*Task statement*: Below are the records; copy exactly the stretch from the line containing "red star: 1 -> 2" through the line containing "turquoise teddy bear: 2 -> 3", both ends included, and nothing else.

*Data to process*:
________________________
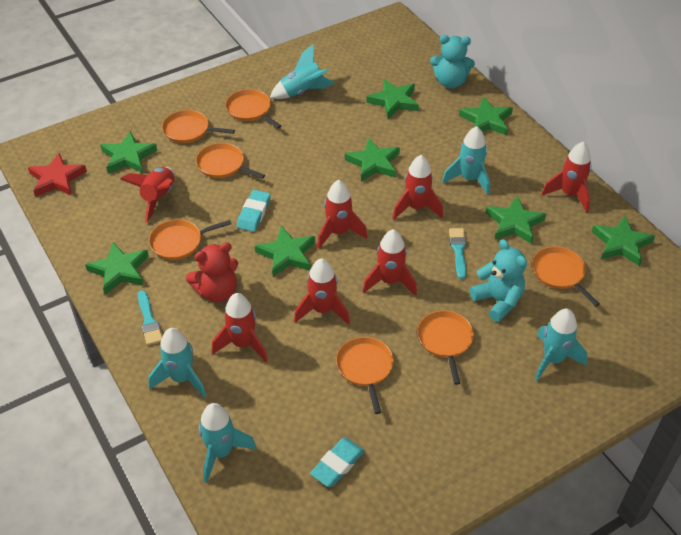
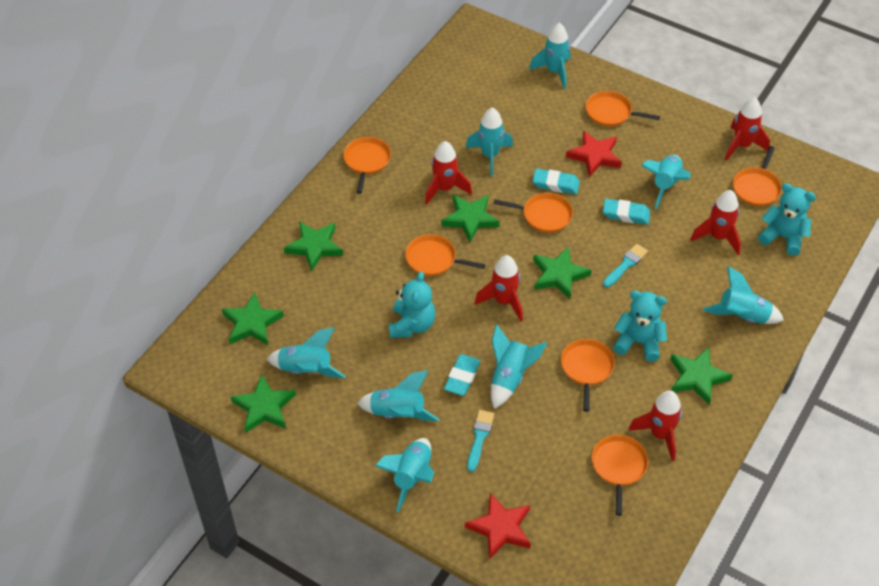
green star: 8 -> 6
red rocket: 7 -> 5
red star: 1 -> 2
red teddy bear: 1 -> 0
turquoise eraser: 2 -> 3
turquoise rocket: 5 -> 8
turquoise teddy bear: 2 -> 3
________________________
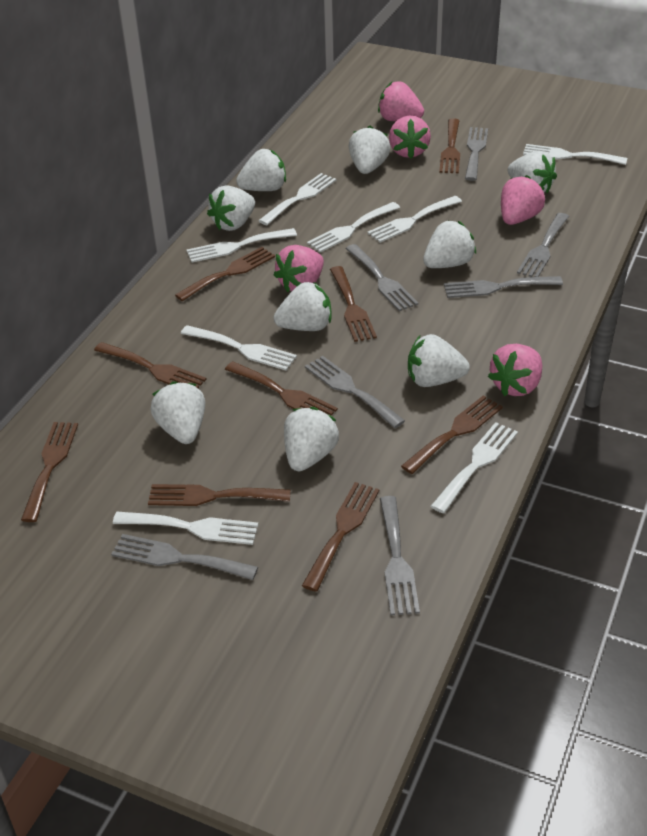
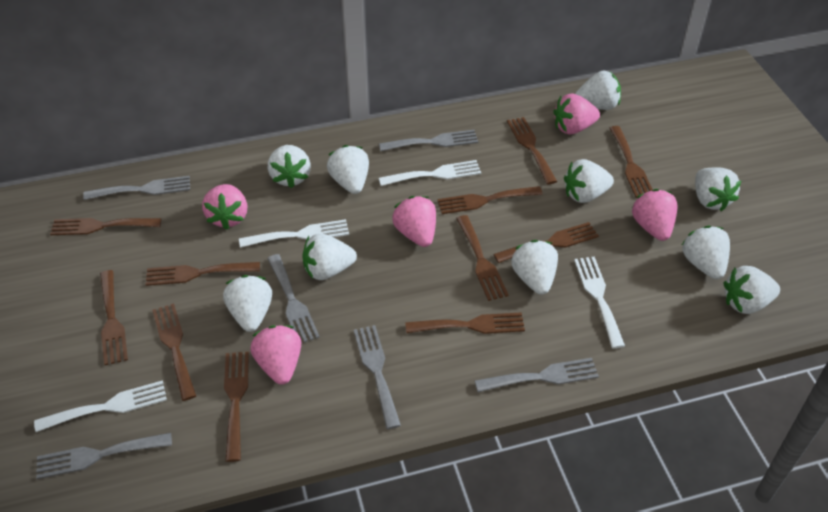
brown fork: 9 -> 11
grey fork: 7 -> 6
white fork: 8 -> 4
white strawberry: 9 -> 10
________________________
*Solved problem*:
red star: 1 -> 2
red teddy bear: 1 -> 0
turquoise eraser: 2 -> 3
turquoise rocket: 5 -> 8
turquoise teddy bear: 2 -> 3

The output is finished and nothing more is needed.